◆ TRY IT
For the records below, output every line from the one holding "J202 pin 2: IC204/PC5 -> USER2" through the final line, unaltered, and no other lines.
====== TASK INPUT
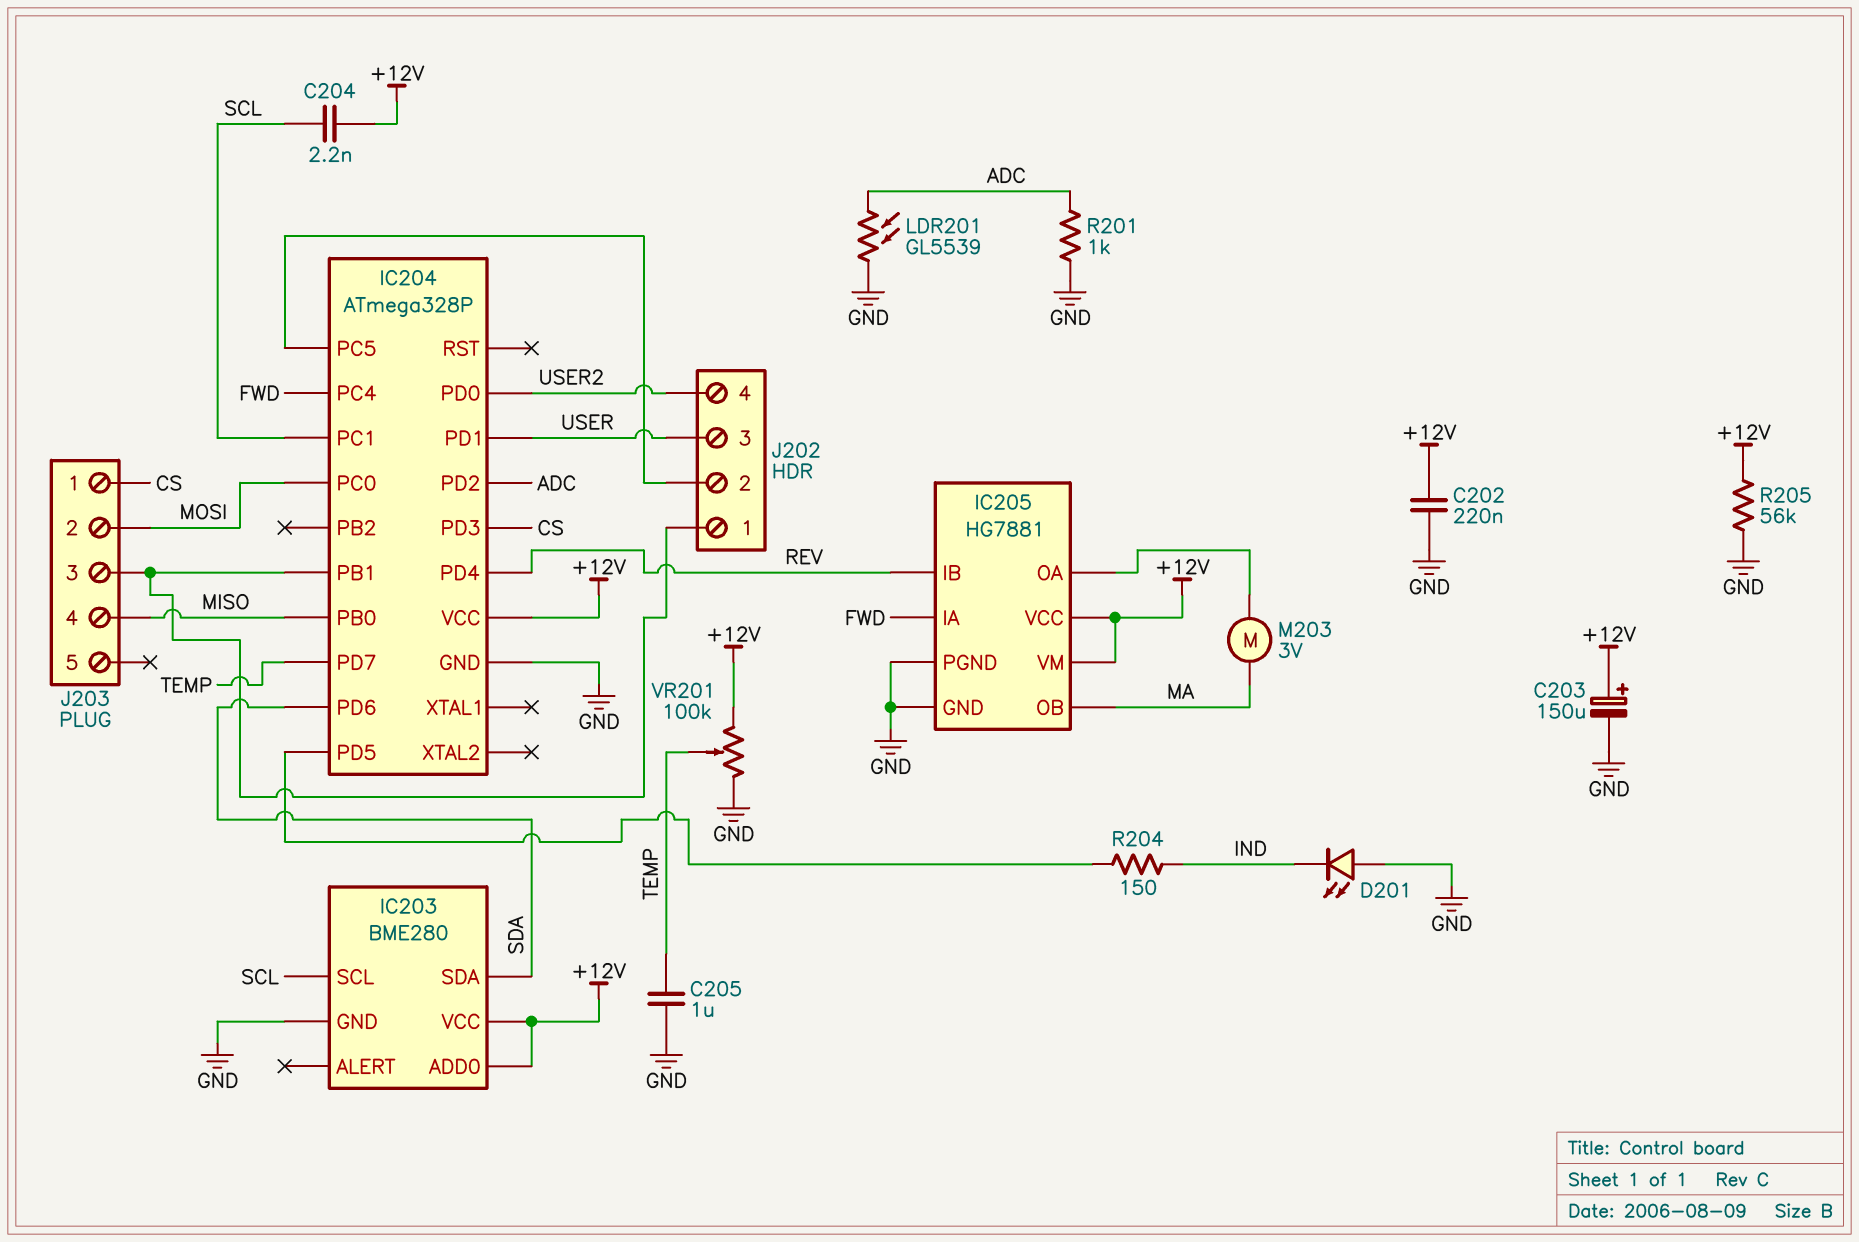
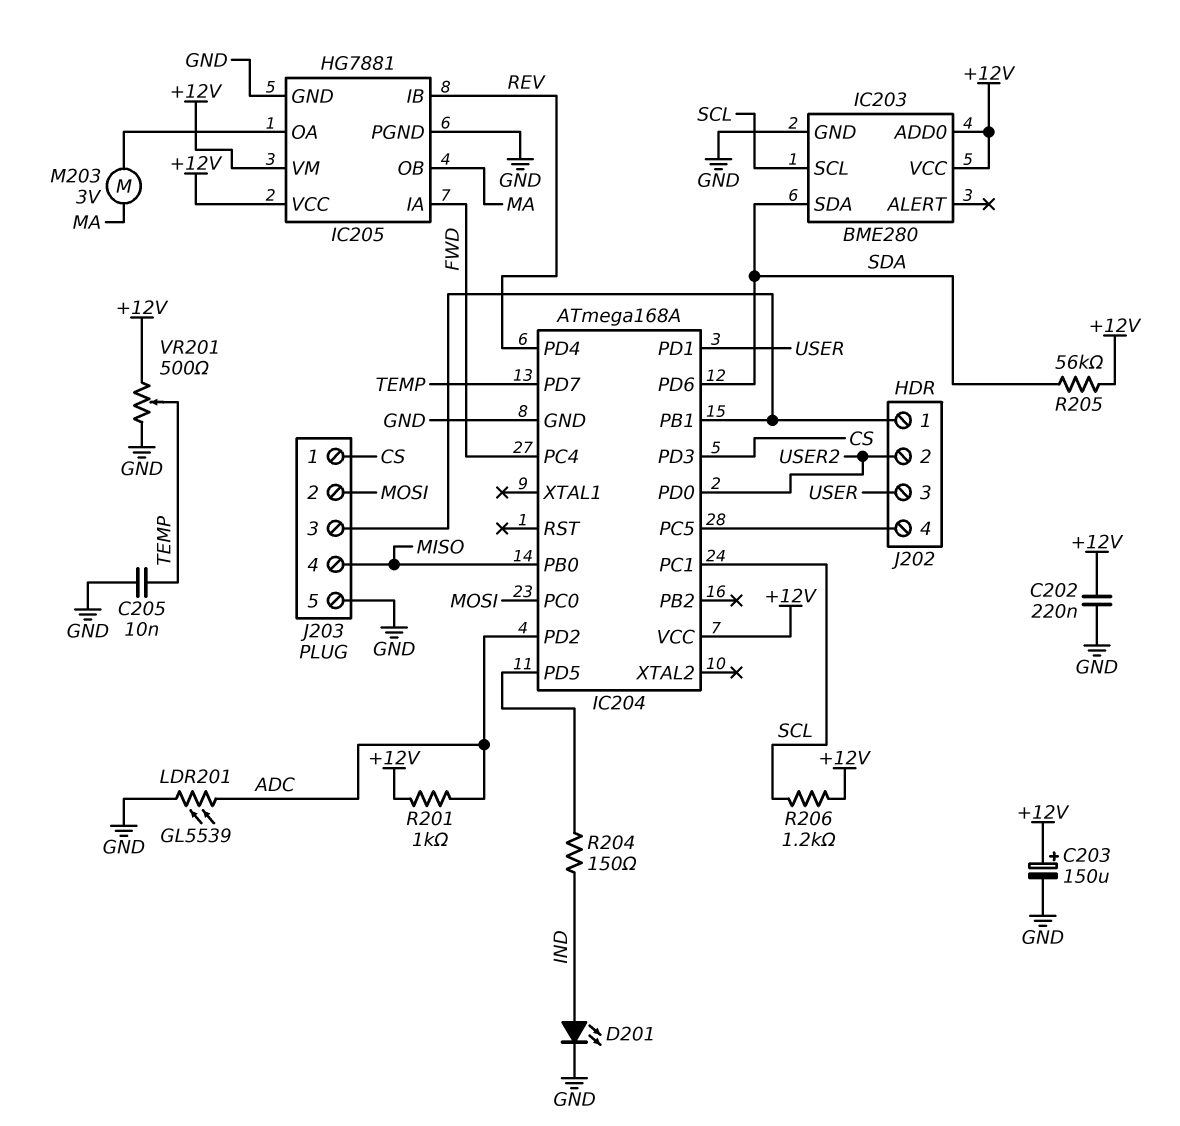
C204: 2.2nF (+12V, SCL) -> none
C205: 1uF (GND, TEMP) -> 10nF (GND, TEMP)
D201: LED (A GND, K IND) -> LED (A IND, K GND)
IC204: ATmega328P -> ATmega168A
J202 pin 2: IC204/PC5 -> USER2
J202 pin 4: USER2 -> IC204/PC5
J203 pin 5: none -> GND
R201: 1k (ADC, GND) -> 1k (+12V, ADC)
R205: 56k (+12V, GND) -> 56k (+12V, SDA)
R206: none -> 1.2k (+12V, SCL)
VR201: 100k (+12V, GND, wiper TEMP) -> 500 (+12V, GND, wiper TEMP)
============
◆ SOLUTION TO THIS TASK
J202 pin 2: IC204/PC5 -> USER2
J202 pin 4: USER2 -> IC204/PC5
J203 pin 5: none -> GND
R201: 1k (ADC, GND) -> 1k (+12V, ADC)
R205: 56k (+12V, GND) -> 56k (+12V, SDA)
R206: none -> 1.2k (+12V, SCL)
VR201: 100k (+12V, GND, wiper TEMP) -> 500 (+12V, GND, wiper TEMP)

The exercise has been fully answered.